### [ASSIGNMENT]
Would you retype the whole listing verbatim, keeping pictures out of it?

== ENTRIES SUPPLIED

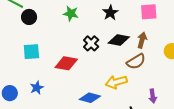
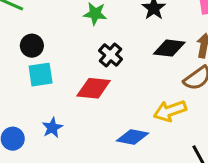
black circle: (29, 17) -> (32, 46), moved
black cross: (91, 43) -> (111, 55), moved

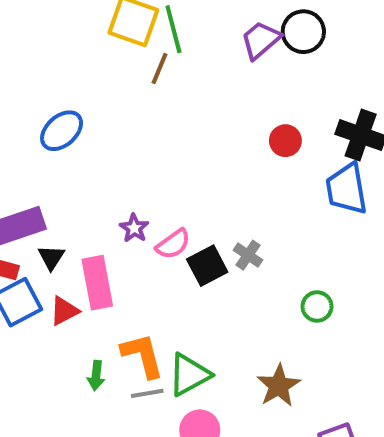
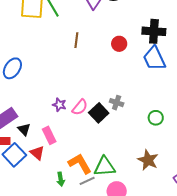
brown line: (159, 69) -> (76, 40), moved
pink rectangle: (97, 283) -> (49, 135), size x0.7
red triangle: (64, 311) -> (37, 153), turned -35
green triangle: (189, 375) -> (104, 167), turned 40

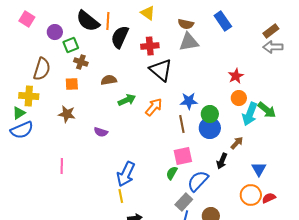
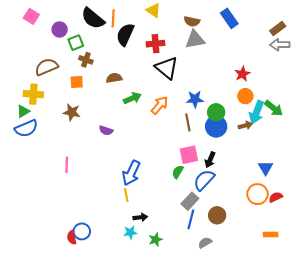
brown semicircle: (42, 69) -> (46, 67), turned -130
brown arrow: (237, 143) -> (245, 125), moved, turned 32
black arrow: (222, 161) -> (210, 160), moved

====

### [WRITTEN RESPONSE]
black circle: (29, 17) -> (32, 46), moved
black cross: (91, 43) -> (111, 55), moved

brown line: (159, 69) -> (76, 40), moved
pink rectangle: (97, 283) -> (49, 135), size x0.7
red triangle: (64, 311) -> (37, 153), turned -35
green triangle: (189, 375) -> (104, 167), turned 40

brown semicircle: (42, 69) -> (46, 67), turned -130
brown arrow: (237, 143) -> (245, 125), moved, turned 32
black arrow: (222, 161) -> (210, 160), moved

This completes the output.